> **What you should do**:
In the data below, find each line that contains the word "cactus" and copy it.

Source information Block Start

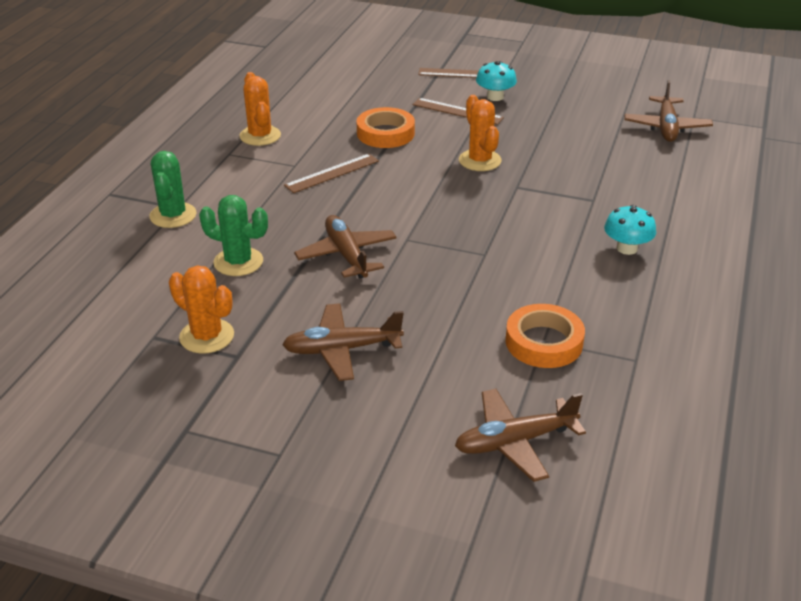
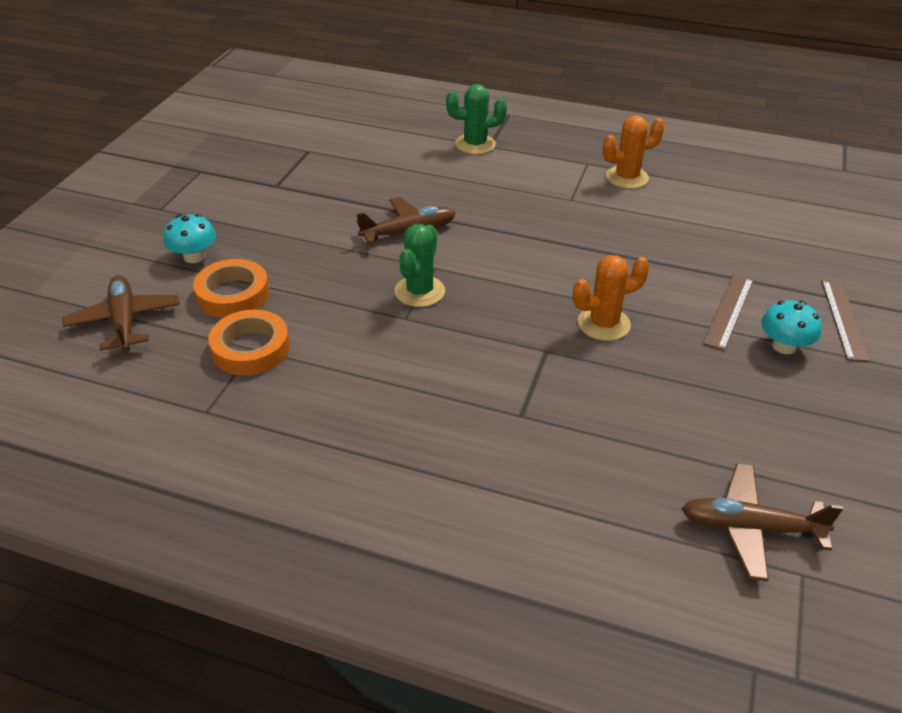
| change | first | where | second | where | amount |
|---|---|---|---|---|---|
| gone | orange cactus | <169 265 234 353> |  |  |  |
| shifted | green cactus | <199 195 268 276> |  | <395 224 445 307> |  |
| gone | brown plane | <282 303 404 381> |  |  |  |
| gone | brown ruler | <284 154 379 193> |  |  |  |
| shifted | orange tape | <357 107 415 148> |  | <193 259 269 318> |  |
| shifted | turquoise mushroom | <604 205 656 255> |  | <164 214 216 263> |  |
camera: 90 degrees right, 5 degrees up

Source information Block End
Source information Block Start

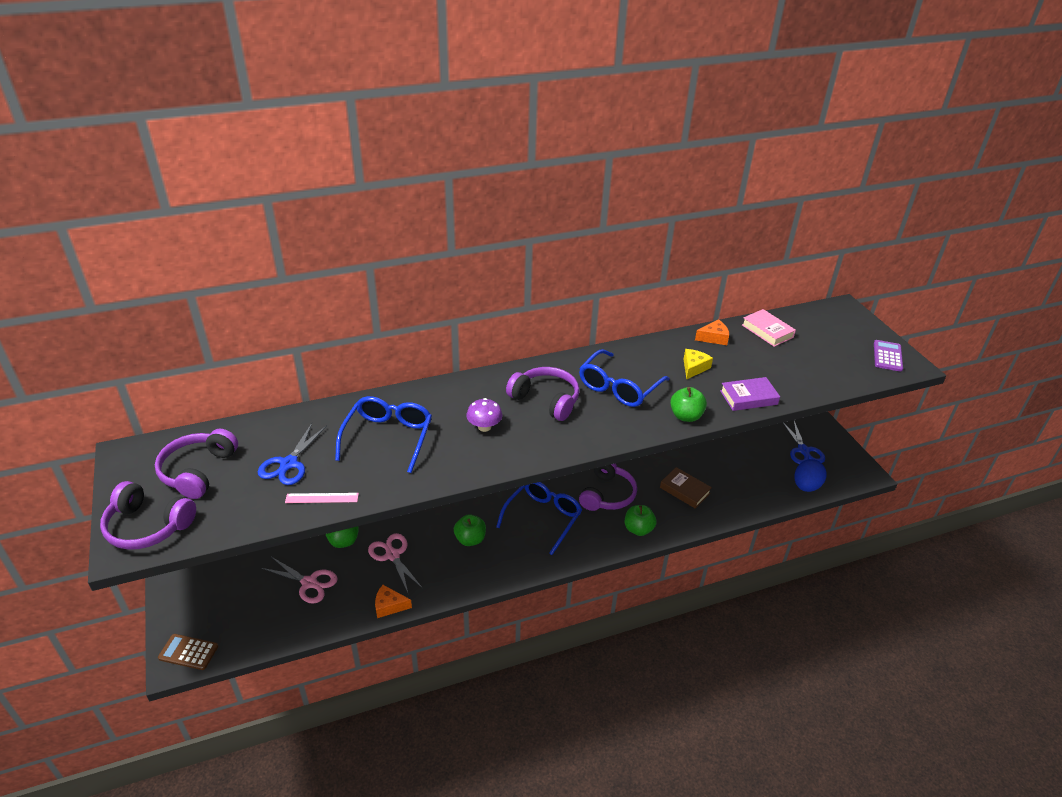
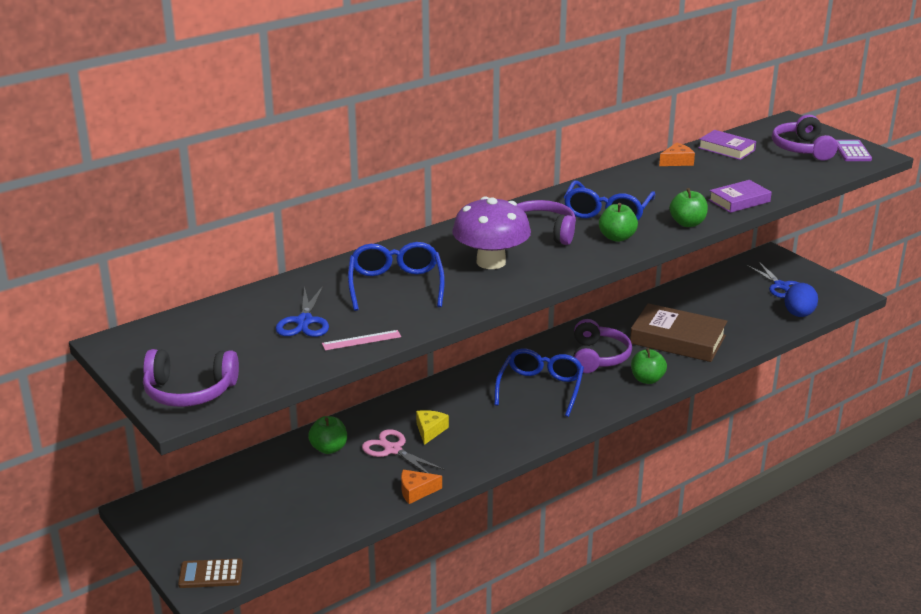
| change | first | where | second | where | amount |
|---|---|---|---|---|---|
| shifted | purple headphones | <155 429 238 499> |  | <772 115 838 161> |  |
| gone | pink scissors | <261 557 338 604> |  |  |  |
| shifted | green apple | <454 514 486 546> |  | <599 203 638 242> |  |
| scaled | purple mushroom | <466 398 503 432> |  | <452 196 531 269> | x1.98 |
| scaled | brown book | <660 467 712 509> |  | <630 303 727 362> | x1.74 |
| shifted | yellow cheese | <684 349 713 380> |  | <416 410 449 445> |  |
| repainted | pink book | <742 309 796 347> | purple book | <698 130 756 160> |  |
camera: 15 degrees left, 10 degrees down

Source information Block End

> **Reply to the exercise**:
| gone | orange cactus | <169 265 234 353> |  |  |  |
| shifted | green cactus | <199 195 268 276> |  | <395 224 445 307> |  |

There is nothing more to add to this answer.